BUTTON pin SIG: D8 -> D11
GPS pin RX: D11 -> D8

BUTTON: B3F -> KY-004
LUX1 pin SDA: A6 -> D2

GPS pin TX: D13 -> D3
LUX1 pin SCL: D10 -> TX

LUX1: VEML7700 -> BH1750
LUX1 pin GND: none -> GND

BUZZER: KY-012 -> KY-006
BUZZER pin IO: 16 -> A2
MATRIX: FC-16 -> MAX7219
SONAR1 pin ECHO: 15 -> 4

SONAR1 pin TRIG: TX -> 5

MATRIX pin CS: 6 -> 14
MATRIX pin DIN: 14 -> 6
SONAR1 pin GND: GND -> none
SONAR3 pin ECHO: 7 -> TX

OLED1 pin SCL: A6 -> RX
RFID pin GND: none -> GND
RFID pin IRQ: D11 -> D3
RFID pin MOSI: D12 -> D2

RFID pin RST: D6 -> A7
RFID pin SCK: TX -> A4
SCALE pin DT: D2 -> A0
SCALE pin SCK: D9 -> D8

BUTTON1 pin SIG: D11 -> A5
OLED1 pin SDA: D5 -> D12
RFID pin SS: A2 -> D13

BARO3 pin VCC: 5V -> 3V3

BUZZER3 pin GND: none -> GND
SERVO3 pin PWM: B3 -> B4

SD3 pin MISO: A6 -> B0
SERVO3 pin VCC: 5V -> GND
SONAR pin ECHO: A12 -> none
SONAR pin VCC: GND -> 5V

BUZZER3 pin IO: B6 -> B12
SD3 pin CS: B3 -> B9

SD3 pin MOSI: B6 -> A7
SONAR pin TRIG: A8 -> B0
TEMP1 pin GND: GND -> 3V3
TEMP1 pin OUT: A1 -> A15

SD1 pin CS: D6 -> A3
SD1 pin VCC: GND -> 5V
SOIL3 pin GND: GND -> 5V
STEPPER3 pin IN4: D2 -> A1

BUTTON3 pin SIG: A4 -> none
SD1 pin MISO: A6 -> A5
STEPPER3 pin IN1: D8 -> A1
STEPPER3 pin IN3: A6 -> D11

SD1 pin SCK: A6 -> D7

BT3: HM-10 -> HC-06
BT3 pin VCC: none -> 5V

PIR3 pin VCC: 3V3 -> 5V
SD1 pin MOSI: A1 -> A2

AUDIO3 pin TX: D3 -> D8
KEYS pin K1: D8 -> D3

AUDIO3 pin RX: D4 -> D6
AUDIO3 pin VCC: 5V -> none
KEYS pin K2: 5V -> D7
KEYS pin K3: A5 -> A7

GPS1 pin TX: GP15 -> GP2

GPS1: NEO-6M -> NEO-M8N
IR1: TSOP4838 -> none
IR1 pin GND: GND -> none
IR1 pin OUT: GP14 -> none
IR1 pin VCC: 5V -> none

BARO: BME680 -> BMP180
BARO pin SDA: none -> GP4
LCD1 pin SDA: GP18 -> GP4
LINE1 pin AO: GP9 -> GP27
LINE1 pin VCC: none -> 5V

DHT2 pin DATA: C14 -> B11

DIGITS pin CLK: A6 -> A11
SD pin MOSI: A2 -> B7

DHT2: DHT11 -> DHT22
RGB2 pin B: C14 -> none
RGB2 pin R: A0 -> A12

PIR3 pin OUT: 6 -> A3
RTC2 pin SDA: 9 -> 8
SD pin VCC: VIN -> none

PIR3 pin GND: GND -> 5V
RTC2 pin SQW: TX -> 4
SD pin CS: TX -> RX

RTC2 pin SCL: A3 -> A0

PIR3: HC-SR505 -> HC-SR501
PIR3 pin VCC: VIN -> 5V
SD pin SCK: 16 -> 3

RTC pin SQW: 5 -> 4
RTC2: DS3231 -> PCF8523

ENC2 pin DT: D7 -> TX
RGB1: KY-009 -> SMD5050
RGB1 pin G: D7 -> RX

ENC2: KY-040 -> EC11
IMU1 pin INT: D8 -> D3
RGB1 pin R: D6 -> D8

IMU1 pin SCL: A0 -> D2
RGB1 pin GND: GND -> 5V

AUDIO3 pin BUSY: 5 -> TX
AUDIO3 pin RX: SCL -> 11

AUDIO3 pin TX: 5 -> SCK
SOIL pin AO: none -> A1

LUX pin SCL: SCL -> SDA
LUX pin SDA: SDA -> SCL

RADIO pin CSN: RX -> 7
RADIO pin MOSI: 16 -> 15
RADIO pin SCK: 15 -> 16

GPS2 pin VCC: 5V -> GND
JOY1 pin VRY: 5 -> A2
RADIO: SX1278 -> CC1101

######

Retype exactly the span of lines from the one with "SONAR pin VCC: GND -> 5V" through the one with "SOIL3 pin GND: GND -> 5V"; include both ends and omit the rest of the material.

▸ **SOLUTION FOR THIS PROBLEM**
SONAR pin VCC: GND -> 5V

BUZZER3 pin IO: B6 -> B12
SD3 pin CS: B3 -> B9

SD3 pin MOSI: B6 -> A7
SONAR pin TRIG: A8 -> B0
TEMP1 pin GND: GND -> 3V3
TEMP1 pin OUT: A1 -> A15

SD1 pin CS: D6 -> A3
SD1 pin VCC: GND -> 5V
SOIL3 pin GND: GND -> 5V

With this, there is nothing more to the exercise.